_TASK DETAILS_
Copy out the lines below word for word, starting at the line containing "This is a 0.075" and continuing through the last line, inclusive.

_Data excerpts_
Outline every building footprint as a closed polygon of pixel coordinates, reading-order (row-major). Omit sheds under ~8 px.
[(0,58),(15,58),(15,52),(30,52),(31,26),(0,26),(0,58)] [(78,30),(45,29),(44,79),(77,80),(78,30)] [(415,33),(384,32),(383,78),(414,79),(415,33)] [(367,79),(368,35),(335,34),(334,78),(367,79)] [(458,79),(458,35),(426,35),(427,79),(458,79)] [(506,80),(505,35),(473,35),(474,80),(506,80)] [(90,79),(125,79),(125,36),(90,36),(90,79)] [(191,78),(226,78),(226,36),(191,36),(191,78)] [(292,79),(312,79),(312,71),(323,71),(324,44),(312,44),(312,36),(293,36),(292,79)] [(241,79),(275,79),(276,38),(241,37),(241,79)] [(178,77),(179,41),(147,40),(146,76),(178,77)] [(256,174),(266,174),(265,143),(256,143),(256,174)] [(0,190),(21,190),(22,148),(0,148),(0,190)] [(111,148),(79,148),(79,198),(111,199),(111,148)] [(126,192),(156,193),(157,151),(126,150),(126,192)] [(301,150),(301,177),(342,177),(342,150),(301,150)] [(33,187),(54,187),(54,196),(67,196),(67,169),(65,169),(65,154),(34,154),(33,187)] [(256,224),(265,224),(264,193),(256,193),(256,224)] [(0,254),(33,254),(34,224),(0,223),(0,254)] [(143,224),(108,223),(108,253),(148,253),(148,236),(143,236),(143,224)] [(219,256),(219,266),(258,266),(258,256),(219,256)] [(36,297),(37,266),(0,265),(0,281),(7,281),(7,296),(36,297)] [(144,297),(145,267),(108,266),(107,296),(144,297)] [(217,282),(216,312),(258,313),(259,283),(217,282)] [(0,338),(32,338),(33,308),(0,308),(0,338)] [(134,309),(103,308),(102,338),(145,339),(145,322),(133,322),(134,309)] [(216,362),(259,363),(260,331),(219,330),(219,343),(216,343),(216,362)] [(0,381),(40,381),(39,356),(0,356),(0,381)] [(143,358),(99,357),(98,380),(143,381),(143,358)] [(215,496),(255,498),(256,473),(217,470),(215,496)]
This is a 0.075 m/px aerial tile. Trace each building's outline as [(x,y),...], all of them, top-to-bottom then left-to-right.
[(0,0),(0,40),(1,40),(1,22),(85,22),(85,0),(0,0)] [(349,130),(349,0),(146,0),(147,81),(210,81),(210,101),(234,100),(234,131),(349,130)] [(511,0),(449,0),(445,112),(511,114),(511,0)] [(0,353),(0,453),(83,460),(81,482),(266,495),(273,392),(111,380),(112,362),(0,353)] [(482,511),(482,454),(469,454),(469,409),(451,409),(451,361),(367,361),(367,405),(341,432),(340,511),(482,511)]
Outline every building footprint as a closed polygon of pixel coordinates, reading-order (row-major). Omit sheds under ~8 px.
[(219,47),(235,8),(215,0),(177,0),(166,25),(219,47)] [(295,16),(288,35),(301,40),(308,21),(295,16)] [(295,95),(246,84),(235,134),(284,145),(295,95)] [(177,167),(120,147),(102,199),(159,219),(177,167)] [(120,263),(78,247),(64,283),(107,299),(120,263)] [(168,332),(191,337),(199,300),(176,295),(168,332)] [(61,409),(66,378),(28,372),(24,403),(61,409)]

_ANSWER BELOW_
This is a 0.075 m/px aerial tile. Trace each building's outline as [(x,y),...], all of them, top-to-bottom then left-to-right.
[(0,0),(0,40),(1,40),(1,22),(85,22),(85,0),(0,0)] [(349,130),(349,0),(146,0),(147,81),(210,81),(210,101),(234,100),(234,131),(349,130)] [(511,0),(449,0),(445,112),(511,114),(511,0)] [(0,353),(0,453),(83,460),(81,482),(266,495),(273,392),(111,380),(112,362),(0,353)] [(482,511),(482,454),(469,454),(469,409),(451,409),(451,361),(367,361),(367,405),(341,432),(340,511),(482,511)]
Outline every building footprint as a closed polygon of pixel coordinates, reading-order (row-major). Omit sheds under ~8 px.
[(219,47),(235,8),(215,0),(177,0),(166,25),(219,47)] [(295,16),(288,35),(301,40),(308,21),(295,16)] [(295,95),(246,84),(235,134),(284,145),(295,95)] [(177,167),(120,147),(102,199),(159,219),(177,167)] [(120,263),(78,247),(64,283),(107,299),(120,263)] [(168,332),(191,337),(199,300),(176,295),(168,332)] [(61,409),(66,378),(28,372),(24,403),(61,409)]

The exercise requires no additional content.